:: Objective ::
Pick out each line in the records that contains the word "Please", and copy those lines.

________________________

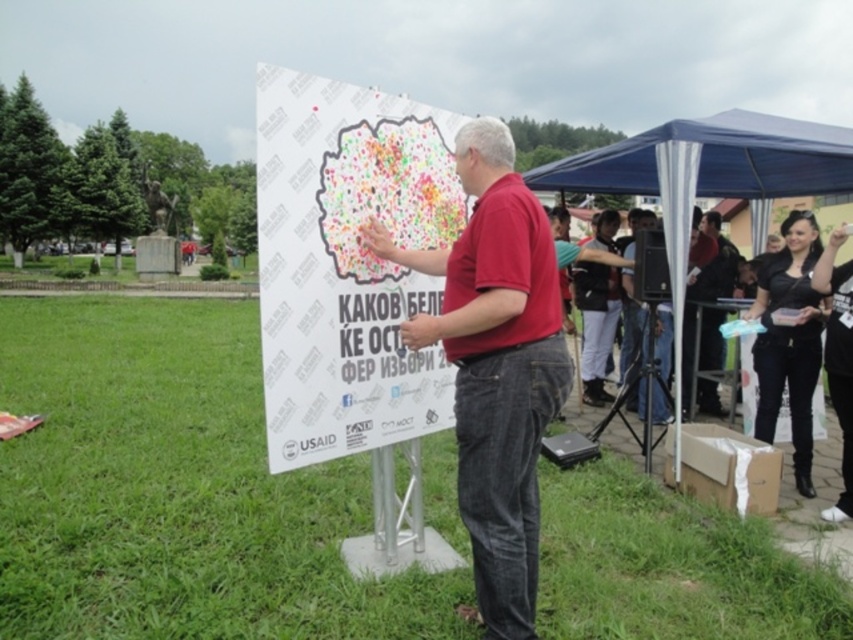
Between matte red shirt at center and black leather shoes at lower right, which one appears on the right side from the viewer's perspective?

black leather shoes at lower right

Between matte red shirt at center and black leather shoes at lower right, which one appears on the left side from the viewer's perspective?

matte red shirt at center is more to the left.

Does point (506, 515) come behind point (848, 342)?

No, it is in front of (848, 342).

Where is `matte red shirt at center`? The width and height of the screenshot is (853, 640). matte red shirt at center is located at coordinates (495, 365).

Is white paper poster at center in front of blue fabric canopy at upper right?

Yes, white paper poster at center is in front of blue fabric canopy at upper right.

Is point (364, 99) positioned after point (846, 150)?

No.

Is point (357, 296) farther from camera compared to point (770, 125)?

No, it is in front of (770, 125).

At what (x,y) coordinates should I click in order to perform the action: click on white paper poster at center. Please return your answer as a coordinate pair (x, y). The height and width of the screenshot is (640, 853). Looking at the image, I should click on (347, 264).

Who is lower down, white paper poster at center or black leather jacket at lower right?

black leather jacket at lower right is below.

Who is more forward, (x=386, y=168) or (x=805, y=266)?

Point (x=386, y=168) is more forward.

Measure the distance between point (x=370, y=364) and camera.

They are 10.17 feet apart.

Find the location of a particular element. The width and height of the screenshot is (853, 640). white paper poster at center is located at coordinates (347, 264).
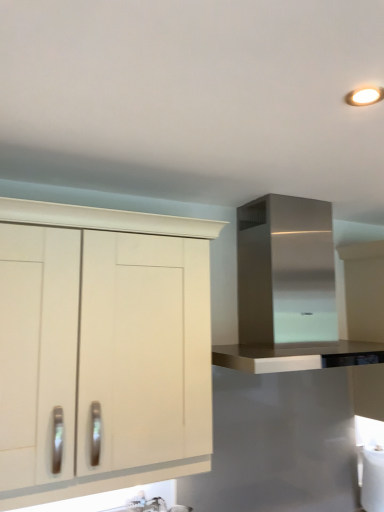
Question: Is white matte cabinet at left, which is the 2th cabinetry in right-to-left order, completely or partially inside stainless steel range hood at upper right, placed as the 2th cabinetry when sorted from left to right?

Choices:
 (A) no
 (B) yes

Answer: (A)

Question: Considering the relative sizes of stainless steel range hood at upper right, the first cabinetry in the right-to-left sequence, and white matte cabinet at left, which is counted as the 1th cabinetry, starting from the left, in the image provided, is stainless steel range hood at upper right, the first cabinetry in the right-to-left sequence, shorter than white matte cabinet at left, which is counted as the 1th cabinetry, starting from the left,?

Choices:
 (A) yes
 (B) no

Answer: (A)

Question: Is stainless steel range hood at upper right, the first cabinetry in the right-to-left sequence, positioned in front of white matte cabinet at left, which is the 2th cabinetry in right-to-left order?

Choices:
 (A) no
 (B) yes

Answer: (A)

Question: Does stainless steel range hood at upper right, the first cabinetry in the right-to-left sequence, turn towards white matte cabinet at left, which is the 2th cabinetry in right-to-left order?

Choices:
 (A) yes
 (B) no

Answer: (B)

Question: Considering the relative sizes of stainless steel range hood at upper right, placed as the 2th cabinetry when sorted from left to right, and white matte cabinet at left, which is counted as the 1th cabinetry, starting from the left, in the image provided, is stainless steel range hood at upper right, placed as the 2th cabinetry when sorted from left to right, wider than white matte cabinet at left, which is counted as the 1th cabinetry, starting from the left,?

Choices:
 (A) no
 (B) yes

Answer: (B)

Question: From the image's perspective, is stainless steel range hood at upper right, the first cabinetry in the right-to-left sequence, below white matte cabinet at left, which is counted as the 1th cabinetry, starting from the left?

Choices:
 (A) yes
 (B) no

Answer: (B)

Question: Can you confirm if white matte cabinet at left, which is counted as the 1th cabinetry, starting from the left, is wider than stainless steel range hood at upper right, placed as the 2th cabinetry when sorted from left to right?

Choices:
 (A) no
 (B) yes

Answer: (A)

Question: Does white matte cabinet at left, which is the 2th cabinetry in right-to-left order, have a greater height compared to stainless steel range hood at upper right, placed as the 2th cabinetry when sorted from left to right?

Choices:
 (A) yes
 (B) no

Answer: (A)

Question: From a real-world perspective, is white matte cabinet at left, which is counted as the 1th cabinetry, starting from the left, physically above stainless steel range hood at upper right, the first cabinetry in the right-to-left sequence?

Choices:
 (A) no
 (B) yes

Answer: (A)

Question: Can you confirm if white matte cabinet at left, which is the 2th cabinetry in right-to-left order, is thinner than stainless steel range hood at upper right, placed as the 2th cabinetry when sorted from left to right?

Choices:
 (A) yes
 (B) no

Answer: (A)

Question: Is white matte cabinet at left, which is counted as the 1th cabinetry, starting from the left, surrounding stainless steel range hood at upper right, placed as the 2th cabinetry when sorted from left to right?

Choices:
 (A) yes
 (B) no

Answer: (B)

Question: From the image's perspective, would you say white matte cabinet at left, which is the 2th cabinetry in right-to-left order, is positioned over stainless steel range hood at upper right, placed as the 2th cabinetry when sorted from left to right?

Choices:
 (A) yes
 (B) no

Answer: (B)

Question: In terms of size, does stainless steel range hood at upper right, the first cabinetry in the right-to-left sequence, appear bigger or smaller than white matte cabinet at left, which is counted as the 1th cabinetry, starting from the left?

Choices:
 (A) small
 (B) big

Answer: (B)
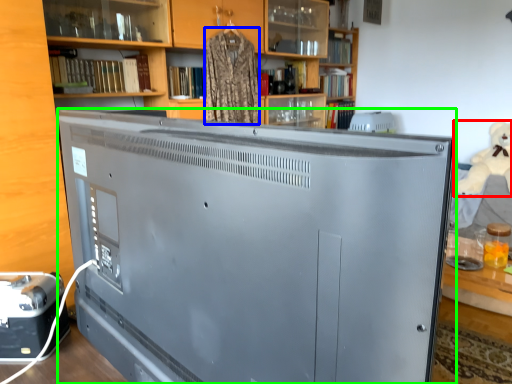
Question: Based on their relative distances, which object is farther from toy (highlighted by a red box)? Choose from clothing (highlighted by a blue box) and television (highlighted by a green box).

Choices:
 (A) clothing
 (B) television

Answer: (B)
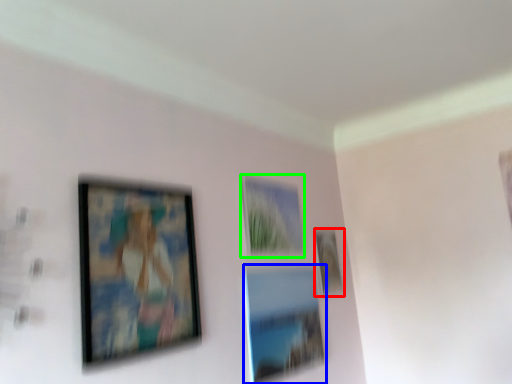
Question: Considering the real-world distances, which object is farthest from picture frame (highlighted by a red box)? picture frame (highlighted by a blue box) or picture frame (highlighted by a green box)?

Choices:
 (A) picture frame
 (B) picture frame

Answer: (A)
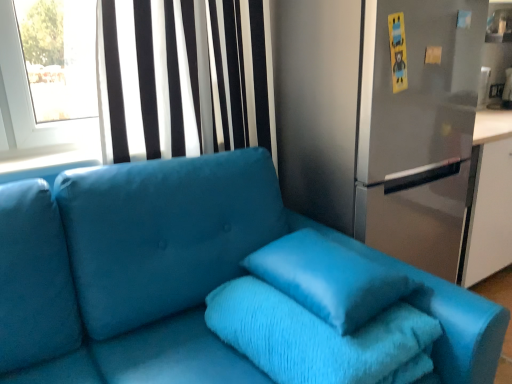
Question: From a real-world perspective, is satin blue couch at center beneath satin blue pillow at center?

Choices:
 (A) yes
 (B) no

Answer: (A)

Question: From the image's perspective, would you say satin blue couch at center is shown under satin blue pillow at center?

Choices:
 (A) yes
 (B) no

Answer: (A)

Question: Is there a large distance between satin blue couch at center and satin blue pillow at center?

Choices:
 (A) no
 (B) yes

Answer: (A)

Question: Is satin blue couch at center wider than satin blue pillow at center?

Choices:
 (A) no
 (B) yes

Answer: (B)

Question: Does satin blue couch at center come in front of satin blue pillow at center?

Choices:
 (A) no
 (B) yes

Answer: (B)

Question: Is satin blue couch at center facing towards satin blue pillow at center?

Choices:
 (A) no
 (B) yes

Answer: (B)

Question: From a real-world perspective, does turquoise plush bath towel at center stand above satin silver fridge at center?

Choices:
 (A) no
 (B) yes

Answer: (A)

Question: Is turquoise plush bath towel at center beside satin silver fridge at center?

Choices:
 (A) yes
 (B) no

Answer: (B)

Question: Does turquoise plush bath towel at center appear on the left side of satin silver fridge at center?

Choices:
 (A) no
 (B) yes

Answer: (B)

Question: From a real-world perspective, is turquoise plush bath towel at center located beneath satin silver fridge at center?

Choices:
 (A) yes
 (B) no

Answer: (A)

Question: Does turquoise plush bath towel at center turn towards satin silver fridge at center?

Choices:
 (A) no
 (B) yes

Answer: (A)

Question: From the image's perspective, is turquoise plush bath towel at center below satin silver fridge at center?

Choices:
 (A) yes
 (B) no

Answer: (A)

Question: From a real-world perspective, is turquoise plush bath towel at center physically above satin black curtain at upper left?

Choices:
 (A) no
 (B) yes

Answer: (A)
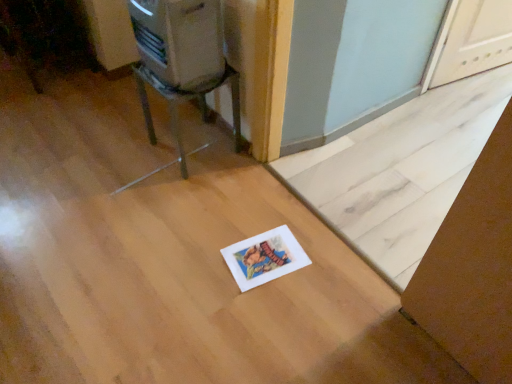
Question: Is white paper at lower center outside of metallic silver chair at upper left?

Choices:
 (A) no
 (B) yes

Answer: (B)

Question: Does white paper at lower center have a lesser height compared to metallic silver chair at upper left?

Choices:
 (A) yes
 (B) no

Answer: (A)

Question: Could metallic silver chair at upper left be considered to be inside white paper at lower center?

Choices:
 (A) yes
 (B) no

Answer: (B)

Question: Is white paper at lower center turned away from metallic silver chair at upper left?

Choices:
 (A) yes
 (B) no

Answer: (B)

Question: Can you confirm if white paper at lower center is thinner than metallic silver chair at upper left?

Choices:
 (A) yes
 (B) no

Answer: (B)

Question: Could you tell me if white paper at lower center is facing metallic silver chair at upper left?

Choices:
 (A) no
 (B) yes

Answer: (A)

Question: Is there a large distance between metallic silver chair at upper left and white paper at lower center?

Choices:
 (A) no
 (B) yes

Answer: (A)

Question: Is metallic silver chair at upper left positioned before white paper at lower center?

Choices:
 (A) yes
 (B) no

Answer: (B)

Question: Is metallic silver chair at upper left positioned with its back to white paper at lower center?

Choices:
 (A) no
 (B) yes

Answer: (A)

Question: From the image's perspective, is metallic silver chair at upper left under white paper at lower center?

Choices:
 (A) yes
 (B) no

Answer: (B)

Question: Does metallic silver chair at upper left have a larger size compared to white paper at lower center?

Choices:
 (A) no
 (B) yes

Answer: (A)

Question: From a real-world perspective, is metallic silver chair at upper left located higher than white paper at lower center?

Choices:
 (A) no
 (B) yes

Answer: (B)

Question: Does white paper at lower center have a larger size compared to metallic silver appliance at upper left?

Choices:
 (A) no
 (B) yes

Answer: (B)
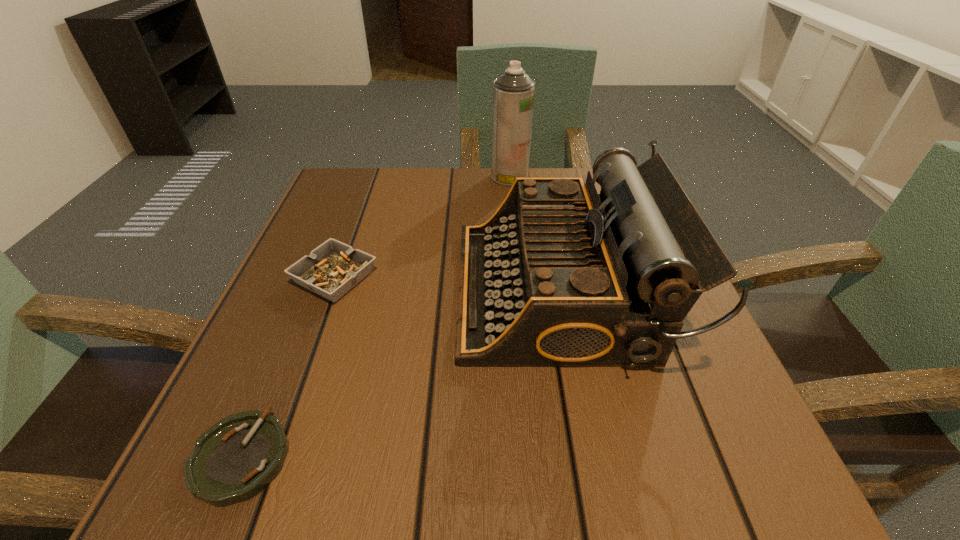
The height and width of the screenshot is (540, 960). Identify the location of vacant region at the near right corner of the desktop. (718, 504).

Identify the location of vacant region between the aerosol can and the third tallest object. Image resolution: width=960 pixels, height=540 pixels. (422, 228).

I want to click on free space between the third shortest object and the taller ashtray, so click(x=448, y=285).

The width and height of the screenshot is (960, 540). In order to click on free space that is in between the farthest object and the shortest object in this screenshot , I will do `click(375, 317)`.

Find the location of a particular element. The width and height of the screenshot is (960, 540). vacant area that lies between the nearest object and the third shortest object is located at coordinates pyautogui.click(x=401, y=374).

Where is `free space that is in between the shorter ashtray and the tallest object`? The width and height of the screenshot is (960, 540). free space that is in between the shorter ashtray and the tallest object is located at coordinates (375, 317).

The image size is (960, 540). What are the coordinates of `free space between the nearer ashtray and the second shortest object` in the screenshot? It's located at click(x=288, y=367).

At what (x,y) coordinates should I click in order to perform the action: click on object that stands as the second closest to the taller ashtray. Please return your answer as a coordinate pair (x, y). Looking at the image, I should click on (236, 458).

The height and width of the screenshot is (540, 960). I want to click on the closest object to the typewriter, so click(332, 269).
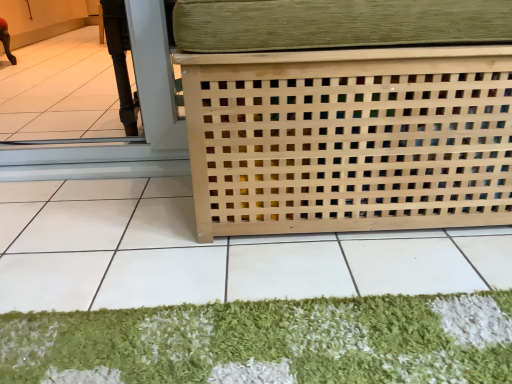
Question: From a real-world perspective, relative to green shaggy mat at lower center, is natural wood lattice at center vertically above or below?

Choices:
 (A) below
 (B) above

Answer: (B)

Question: Looking at their shapes, would you say natural wood lattice at center is wider or thinner than green shaggy mat at lower center?

Choices:
 (A) wide
 (B) thin

Answer: (A)

Question: Which object is positioned closest to the natural wood lattice at center?

Choices:
 (A) green shaggy mat at lower center
 (B) natural wood lattice at center

Answer: (A)

Question: Based on their relative distances, which object is farther from the green shaggy mat at lower center?

Choices:
 (A) natural wood lattice at center
 (B) natural wood lattice at center

Answer: (B)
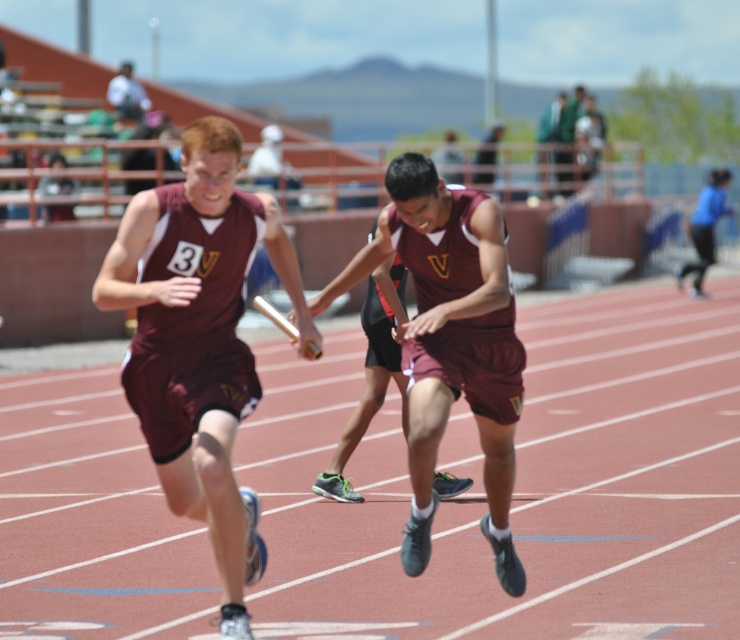
Question: Does maroon jersey at center have a smaller size compared to blue fabric runner at right?

Choices:
 (A) yes
 (B) no

Answer: (A)

Question: Does maroon jersey at center appear on the left side of blue fabric runner at right?

Choices:
 (A) no
 (B) yes

Answer: (B)

Question: Among these points, which one is nearest to the camera?

Choices:
 (A) (687, 227)
 (B) (229, 484)

Answer: (B)

Question: Among these objects, which one is nearest to the camera?

Choices:
 (A) maroon fabric uniform at center
 (B) blue fabric runner at right

Answer: (A)

Question: Is maroon jersey at center below blue fabric runner at right?

Choices:
 (A) yes
 (B) no

Answer: (A)

Question: Which point appears farthest from the camera in this image?

Choices:
 (A) (719, 196)
 (B) (420, 337)

Answer: (A)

________________________

:: Task output ::
At what (x,y) coordinates should I click in order to perform the action: click on white paper poster at center. Please return your answer as a coordinate pair (x, y). The height and width of the screenshot is (640, 853). Looking at the image, I should click on (347, 264).
At what (x,y) coordinates should I click in order to perform the action: click on object that stands as the second closest to the taller ashtray. Please return your answer as a coordinate pair (x, y). Looking at the image, I should click on (236, 458).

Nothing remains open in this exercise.